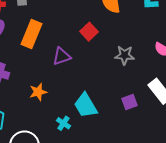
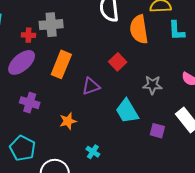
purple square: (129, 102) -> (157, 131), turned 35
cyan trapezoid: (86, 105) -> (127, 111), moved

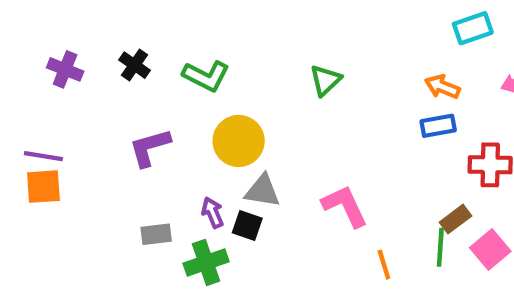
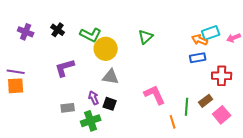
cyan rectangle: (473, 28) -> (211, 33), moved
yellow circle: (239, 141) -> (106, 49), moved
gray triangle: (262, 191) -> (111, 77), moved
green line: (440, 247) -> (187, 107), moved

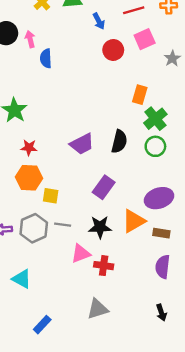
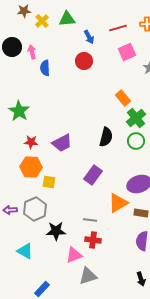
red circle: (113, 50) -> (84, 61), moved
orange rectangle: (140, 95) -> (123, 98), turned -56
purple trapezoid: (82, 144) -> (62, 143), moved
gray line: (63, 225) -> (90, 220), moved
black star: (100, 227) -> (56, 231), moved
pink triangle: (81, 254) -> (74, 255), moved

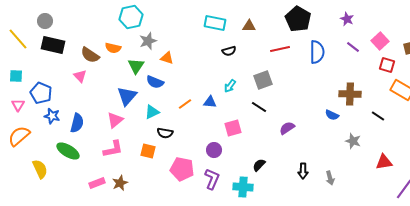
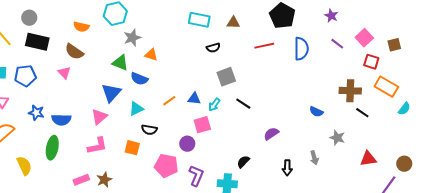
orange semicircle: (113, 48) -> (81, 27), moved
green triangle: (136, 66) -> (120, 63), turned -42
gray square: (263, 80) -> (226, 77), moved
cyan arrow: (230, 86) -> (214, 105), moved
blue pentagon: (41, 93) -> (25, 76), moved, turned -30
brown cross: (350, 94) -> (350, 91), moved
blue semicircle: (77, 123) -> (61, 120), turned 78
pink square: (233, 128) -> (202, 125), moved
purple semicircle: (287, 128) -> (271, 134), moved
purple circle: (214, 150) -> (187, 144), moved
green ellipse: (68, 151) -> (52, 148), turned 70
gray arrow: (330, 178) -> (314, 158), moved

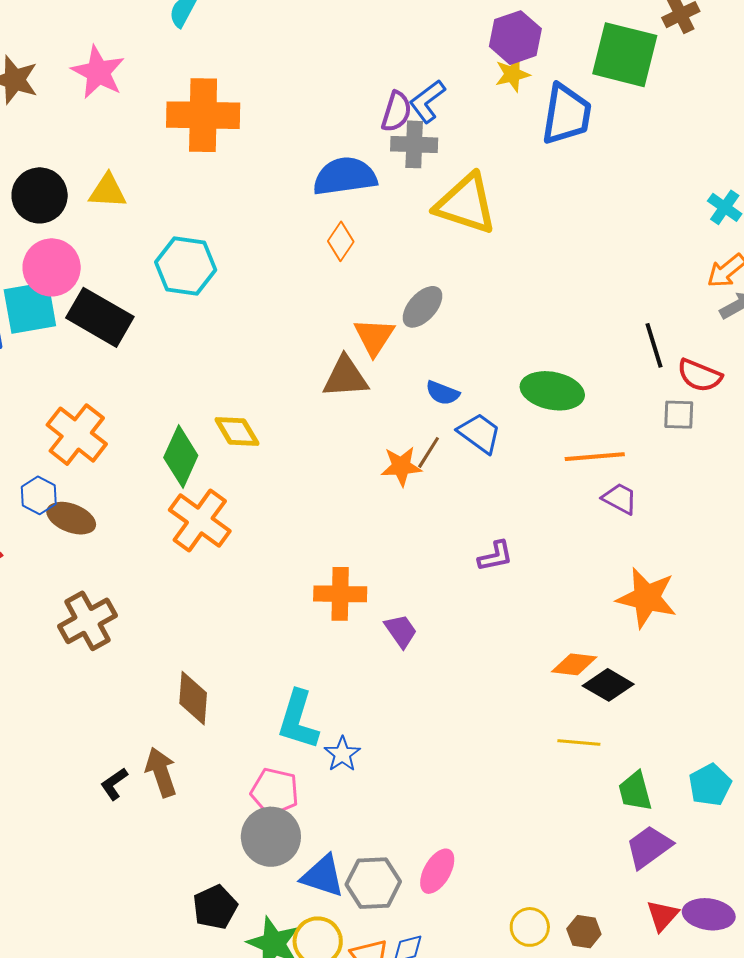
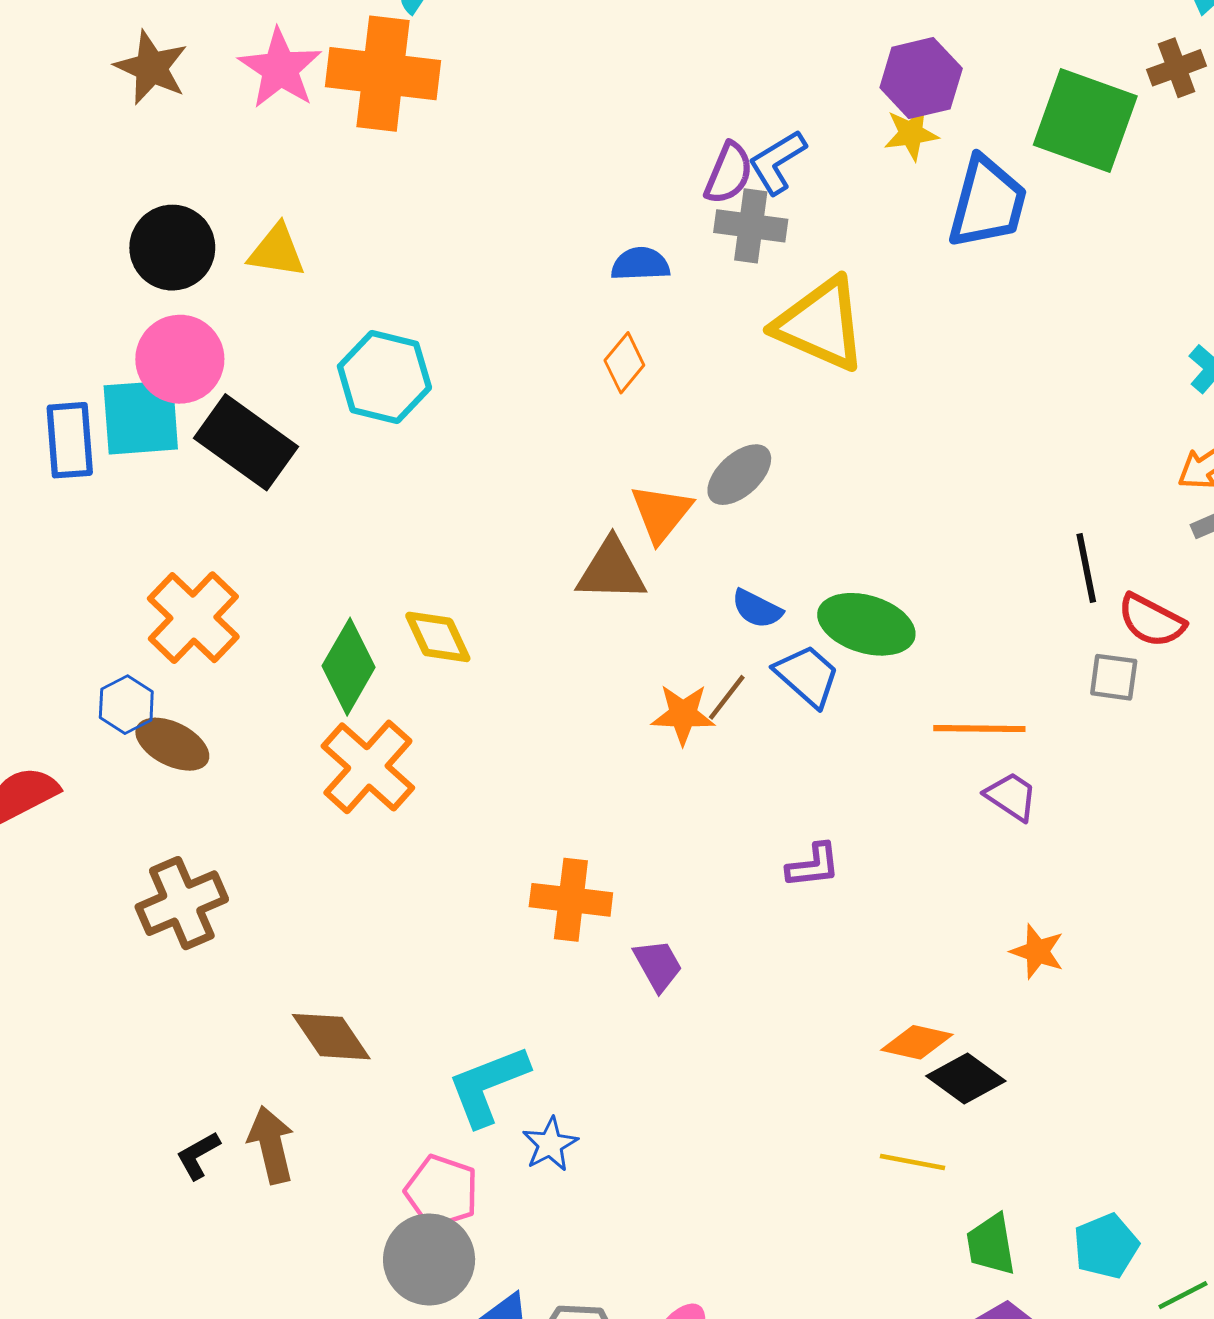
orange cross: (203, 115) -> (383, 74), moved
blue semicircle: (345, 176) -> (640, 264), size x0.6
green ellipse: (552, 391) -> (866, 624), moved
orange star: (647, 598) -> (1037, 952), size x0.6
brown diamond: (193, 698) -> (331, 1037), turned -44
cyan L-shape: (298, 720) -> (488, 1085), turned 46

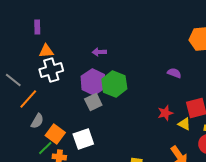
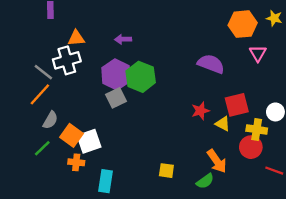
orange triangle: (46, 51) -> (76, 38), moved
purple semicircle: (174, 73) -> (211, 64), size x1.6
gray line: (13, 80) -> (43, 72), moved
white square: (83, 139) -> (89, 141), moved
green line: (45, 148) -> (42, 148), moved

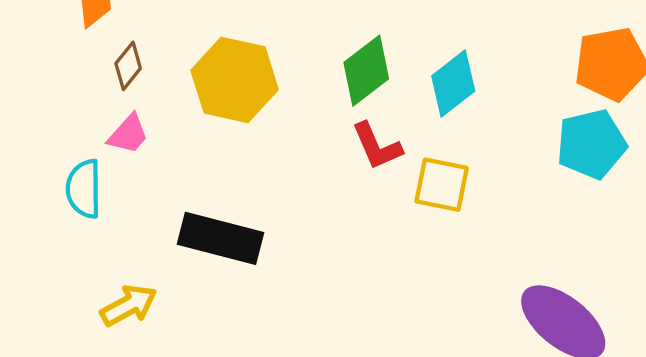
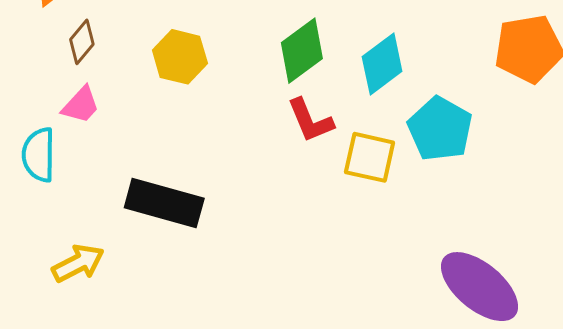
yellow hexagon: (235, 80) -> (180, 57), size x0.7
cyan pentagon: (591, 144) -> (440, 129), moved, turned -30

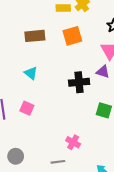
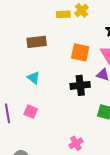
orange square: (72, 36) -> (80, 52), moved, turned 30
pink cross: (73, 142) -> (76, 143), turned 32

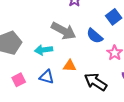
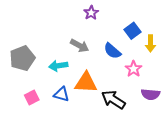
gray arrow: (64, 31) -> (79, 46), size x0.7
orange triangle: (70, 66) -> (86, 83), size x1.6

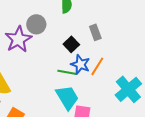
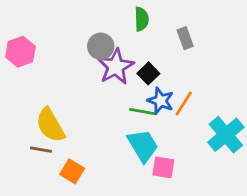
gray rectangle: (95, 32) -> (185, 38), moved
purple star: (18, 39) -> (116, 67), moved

□ □ □ □ □ □ □

Using the records above, repeat exactly the run of lines that starts with the line with "gray triangle: (262, 191) -> (111, 77), moved" and goes on through the line with "orange cross: (203, 115) -> (383, 74), moved"; omit each picture.

gray triangle: (262, 191) -> (111, 77), moved
green line: (440, 247) -> (187, 107), moved

red circle: (113, 50) -> (84, 61), moved
orange rectangle: (140, 95) -> (123, 98), turned -56
purple trapezoid: (82, 144) -> (62, 143), moved
gray line: (63, 225) -> (90, 220), moved
black star: (100, 227) -> (56, 231), moved
pink triangle: (81, 254) -> (74, 255), moved

orange semicircle: (113, 48) -> (81, 27), moved
green triangle: (136, 66) -> (120, 63), turned -42
gray square: (263, 80) -> (226, 77), moved
cyan arrow: (230, 86) -> (214, 105), moved
blue pentagon: (41, 93) -> (25, 76), moved, turned -30
brown cross: (350, 94) -> (350, 91), moved
blue semicircle: (77, 123) -> (61, 120), turned 78
pink square: (233, 128) -> (202, 125), moved
purple semicircle: (287, 128) -> (271, 134), moved
purple circle: (214, 150) -> (187, 144), moved
green ellipse: (68, 151) -> (52, 148), turned 70
gray arrow: (330, 178) -> (314, 158), moved

orange cross: (203, 115) -> (383, 74), moved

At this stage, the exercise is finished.